--- Aim of the exercise ---
Read each of the lines below and tally those with "added"; the tally is the whole answer.

--- Input ---
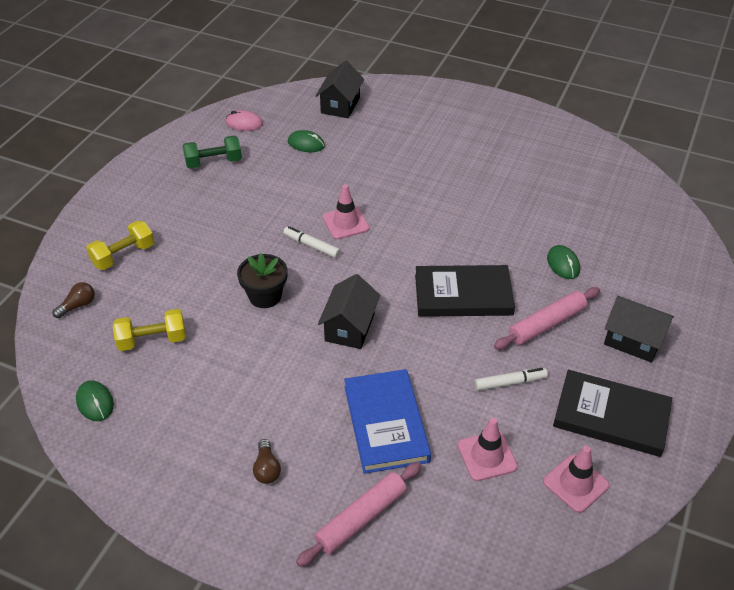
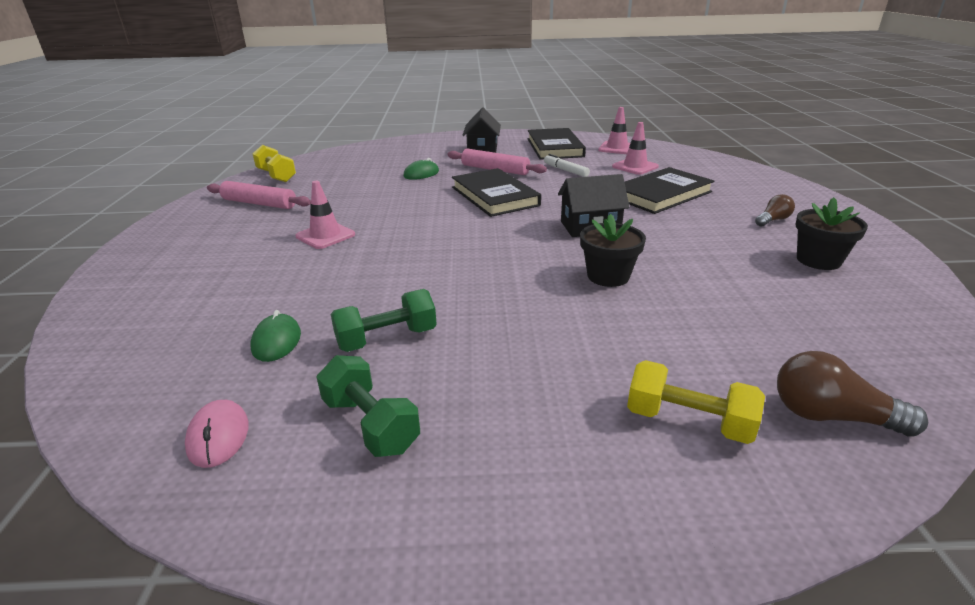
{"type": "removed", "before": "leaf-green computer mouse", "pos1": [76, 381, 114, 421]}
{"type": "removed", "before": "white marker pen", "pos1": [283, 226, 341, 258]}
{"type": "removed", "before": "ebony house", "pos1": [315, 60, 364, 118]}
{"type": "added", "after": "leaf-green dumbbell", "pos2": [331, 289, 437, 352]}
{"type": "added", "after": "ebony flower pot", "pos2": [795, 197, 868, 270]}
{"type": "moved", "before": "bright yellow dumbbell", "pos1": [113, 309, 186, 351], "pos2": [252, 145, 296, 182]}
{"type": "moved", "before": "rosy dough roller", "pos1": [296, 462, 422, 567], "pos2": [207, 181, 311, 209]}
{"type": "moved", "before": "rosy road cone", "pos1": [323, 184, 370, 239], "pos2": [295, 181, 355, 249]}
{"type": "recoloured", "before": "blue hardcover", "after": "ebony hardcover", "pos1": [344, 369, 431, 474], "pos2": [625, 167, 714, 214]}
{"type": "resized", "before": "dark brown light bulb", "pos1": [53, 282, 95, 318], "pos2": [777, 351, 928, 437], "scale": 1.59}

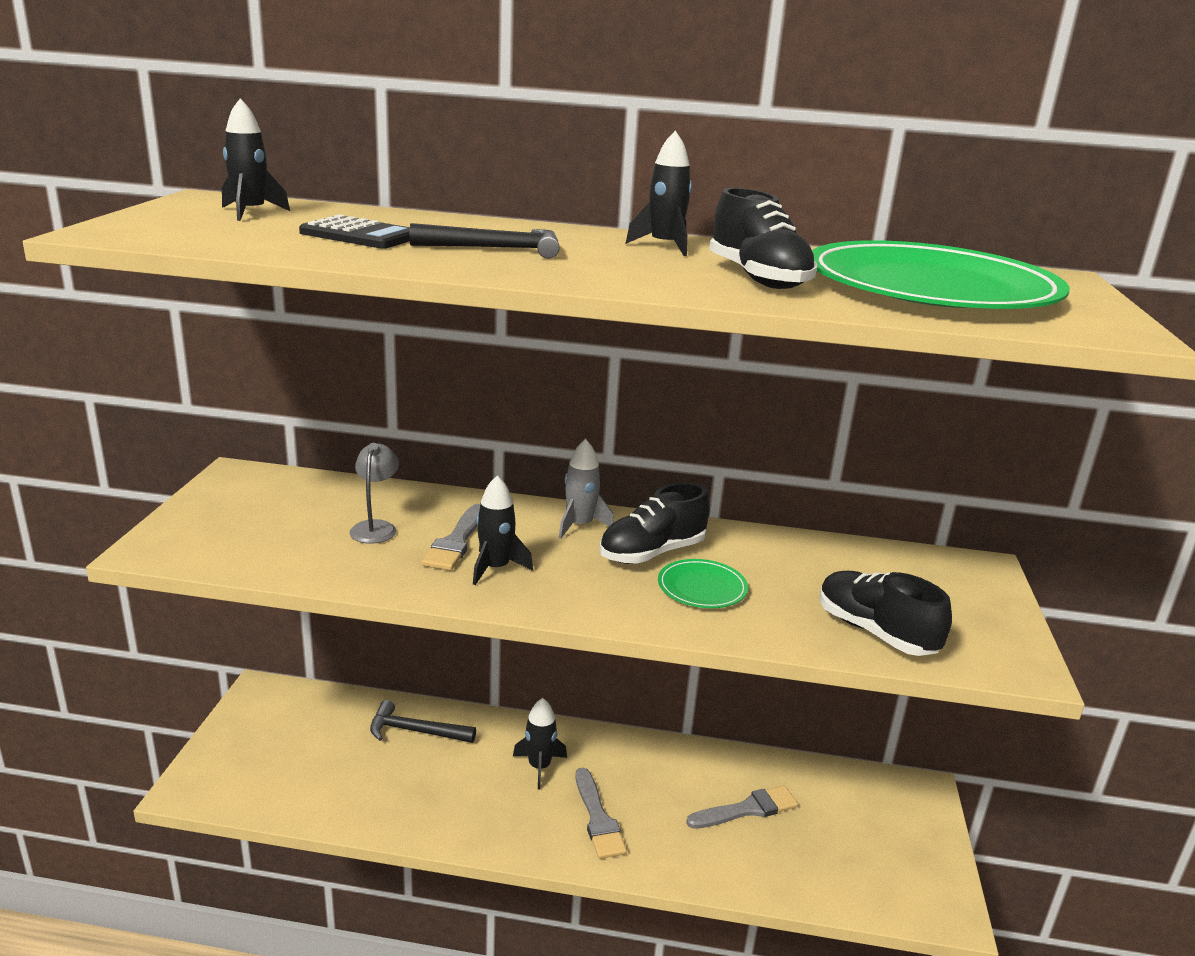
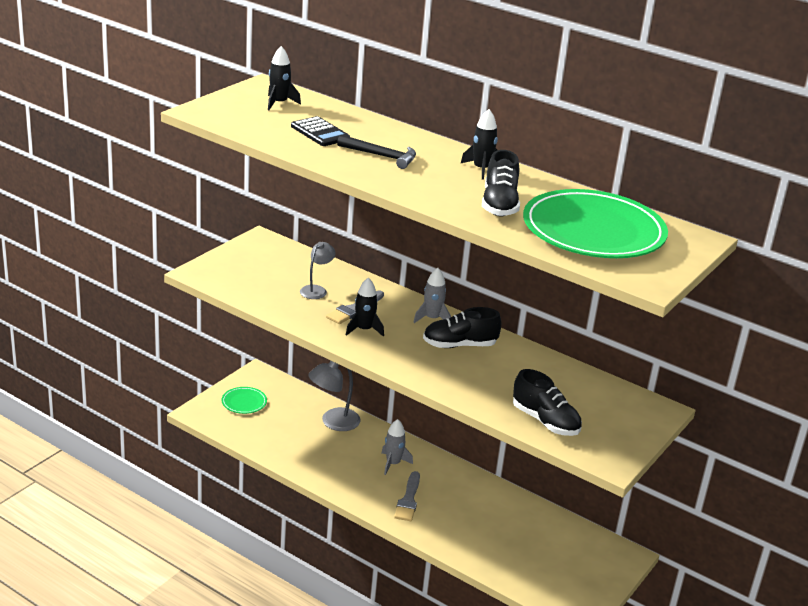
{"type": "removed", "before": "gray brush", "pos1": [686, 785, 798, 829]}
{"type": "moved", "before": "leaf-green dinner plate", "pos1": [658, 559, 748, 608], "pos2": [221, 387, 267, 414]}
{"type": "replaced", "before": "ebony claw hammer", "after": "gray reading lamp", "pos1": [370, 700, 476, 743], "pos2": [308, 361, 361, 431]}
{"type": "recoloured", "before": "ebony spaceship", "after": "gray spaceship", "pos1": [513, 698, 567, 790], "pos2": [381, 419, 413, 475]}
{"type": "turned", "before": "ebony lace-up shoe", "pos1": [820, 571, 952, 656], "pos2": [513, 369, 582, 436], "turn": 150}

--- Answer space ---
2